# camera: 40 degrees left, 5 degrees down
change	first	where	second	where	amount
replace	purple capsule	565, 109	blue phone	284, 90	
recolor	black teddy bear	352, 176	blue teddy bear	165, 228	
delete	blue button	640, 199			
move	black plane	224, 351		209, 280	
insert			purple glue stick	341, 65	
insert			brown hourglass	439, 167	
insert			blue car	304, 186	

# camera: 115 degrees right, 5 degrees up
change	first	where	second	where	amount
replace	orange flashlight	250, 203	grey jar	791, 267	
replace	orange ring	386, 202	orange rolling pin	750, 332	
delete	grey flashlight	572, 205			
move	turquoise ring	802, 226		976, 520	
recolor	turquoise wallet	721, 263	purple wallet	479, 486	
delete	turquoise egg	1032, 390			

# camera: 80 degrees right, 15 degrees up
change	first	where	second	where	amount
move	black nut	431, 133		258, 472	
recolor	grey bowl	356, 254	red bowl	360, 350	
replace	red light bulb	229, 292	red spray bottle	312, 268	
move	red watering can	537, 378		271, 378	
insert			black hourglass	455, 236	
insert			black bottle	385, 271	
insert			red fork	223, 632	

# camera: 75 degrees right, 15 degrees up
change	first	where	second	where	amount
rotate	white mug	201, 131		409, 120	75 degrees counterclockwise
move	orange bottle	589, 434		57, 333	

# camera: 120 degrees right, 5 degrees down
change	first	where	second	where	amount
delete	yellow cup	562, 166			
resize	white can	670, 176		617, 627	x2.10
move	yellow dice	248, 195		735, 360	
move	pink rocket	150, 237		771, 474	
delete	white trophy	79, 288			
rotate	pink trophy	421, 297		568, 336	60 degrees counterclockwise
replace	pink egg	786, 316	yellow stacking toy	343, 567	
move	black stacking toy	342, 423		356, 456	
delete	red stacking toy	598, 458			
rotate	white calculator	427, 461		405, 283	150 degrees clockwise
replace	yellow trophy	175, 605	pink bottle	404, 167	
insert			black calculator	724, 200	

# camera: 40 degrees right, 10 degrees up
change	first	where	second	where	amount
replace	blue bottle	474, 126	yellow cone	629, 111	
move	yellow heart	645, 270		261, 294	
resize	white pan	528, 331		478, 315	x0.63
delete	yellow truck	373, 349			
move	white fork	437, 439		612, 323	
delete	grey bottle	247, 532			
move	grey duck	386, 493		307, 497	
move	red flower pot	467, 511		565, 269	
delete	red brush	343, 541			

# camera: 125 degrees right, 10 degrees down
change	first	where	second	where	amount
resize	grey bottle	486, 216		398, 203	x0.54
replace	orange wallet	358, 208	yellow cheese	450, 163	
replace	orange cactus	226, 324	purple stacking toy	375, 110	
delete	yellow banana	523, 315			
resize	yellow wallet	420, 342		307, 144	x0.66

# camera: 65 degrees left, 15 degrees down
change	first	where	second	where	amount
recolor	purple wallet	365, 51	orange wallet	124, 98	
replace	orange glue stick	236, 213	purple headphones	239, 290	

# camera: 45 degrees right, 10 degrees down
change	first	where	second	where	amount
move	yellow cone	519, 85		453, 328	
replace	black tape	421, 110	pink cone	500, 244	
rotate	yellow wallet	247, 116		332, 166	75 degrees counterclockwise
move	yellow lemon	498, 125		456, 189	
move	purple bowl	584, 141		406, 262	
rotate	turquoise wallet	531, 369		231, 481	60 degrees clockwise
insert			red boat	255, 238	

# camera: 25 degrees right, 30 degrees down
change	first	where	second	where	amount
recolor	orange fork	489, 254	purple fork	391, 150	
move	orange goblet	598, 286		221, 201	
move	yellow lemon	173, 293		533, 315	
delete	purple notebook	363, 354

** REQUIRED ACTION **
Line by line, transcribe all of the records exactly.

** ANSWER SECTION **
# camera: 40 degrees left, 5 degrees down
change	first	where	second	where	amount
replace	purple capsule	565, 109	blue phone	284, 90	
recolor	black teddy bear	352, 176	blue teddy bear	165, 228	
delete	blue button	640, 199			
move	black plane	224, 351		209, 280	
insert			purple glue stick	341, 65	
insert			brown hourglass	439, 167	
insert			blue car	304, 186	

# camera: 115 degrees right, 5 degrees up
change	first	where	second	where	amount
replace	orange flashlight	250, 203	grey jar	791, 267	
replace	orange ring	386, 202	orange rolling pin	750, 332	
delete	grey flashlight	572, 205			
move	turquoise ring	802, 226		976, 520	
recolor	turquoise wallet	721, 263	purple wallet	479, 486	
delete	turquoise egg	1032, 390			

# camera: 80 degrees right, 15 degrees up
change	first	where	second	where	amount
move	black nut	431, 133		258, 472	
recolor	grey bowl	356, 254	red bowl	360, 350	
replace	red light bulb	229, 292	red spray bottle	312, 268	
move	red watering can	537, 378		271, 378	
insert			black hourglass	455, 236	
insert			black bottle	385, 271	
insert			red fork	223, 632	

# camera: 75 degrees right, 15 degrees up
change	first	where	second	where	amount
rotate	white mug	201, 131		409, 120	75 degrees counterclockwise
move	orange bottle	589, 434		57, 333	

# camera: 120 degrees right, 5 degrees down
change	first	where	second	where	amount
delete	yellow cup	562, 166			
resize	white can	670, 176		617, 627	x2.10
move	yellow dice	248, 195		735, 360	
move	pink rocket	150, 237		771, 474	
delete	white trophy	79, 288			
rotate	pink trophy	421, 297		568, 336	60 degrees counterclockwise
replace	pink egg	786, 316	yellow stacking toy	343, 567	
move	black stacking toy	342, 423		356, 456	
delete	red stacking toy	598, 458			
rotate	white calculator	427, 461		405, 283	150 degrees clockwise
replace	yellow trophy	175, 605	pink bottle	404, 167	
insert			black calculator	724, 200	

# camera: 40 degrees right, 10 degrees up
change	first	where	second	where	amount
replace	blue bottle	474, 126	yellow cone	629, 111	
move	yellow heart	645, 270		261, 294	
resize	white pan	528, 331		478, 315	x0.63
delete	yellow truck	373, 349			
move	white fork	437, 439		612, 323	
delete	grey bottle	247, 532			
move	grey duck	386, 493		307, 497	
move	red flower pot	467, 511		565, 269	
delete	red brush	343, 541			

# camera: 125 degrees right, 10 degrees down
change	first	where	second	where	amount
resize	grey bottle	486, 216		398, 203	x0.54
replace	orange wallet	358, 208	yellow cheese	450, 163	
replace	orange cactus	226, 324	purple stacking toy	375, 110	
delete	yellow banana	523, 315			
resize	yellow wallet	420, 342		307, 144	x0.66

# camera: 65 degrees left, 15 degrees down
change	first	where	second	where	amount
recolor	purple wallet	365, 51	orange wallet	124, 98	
replace	orange glue stick	236, 213	purple headphones	239, 290	

# camera: 45 degrees right, 10 degrees down
change	first	where	second	where	amount
move	yellow cone	519, 85		453, 328	
replace	black tape	421, 110	pink cone	500, 244	
rotate	yellow wallet	247, 116		332, 166	75 degrees counterclockwise
move	yellow lemon	498, 125		456, 189	
move	purple bowl	584, 141		406, 262	
rotate	turquoise wallet	531, 369		231, 481	60 degrees clockwise
insert			red boat	255, 238	

# camera: 25 degrees right, 30 degrees down
change	first	where	second	where	amount
recolor	orange fork	489, 254	purple fork	391, 150	
move	orange goblet	598, 286		221, 201	
move	yellow lemon	173, 293		533, 315	
delete	purple notebook	363, 354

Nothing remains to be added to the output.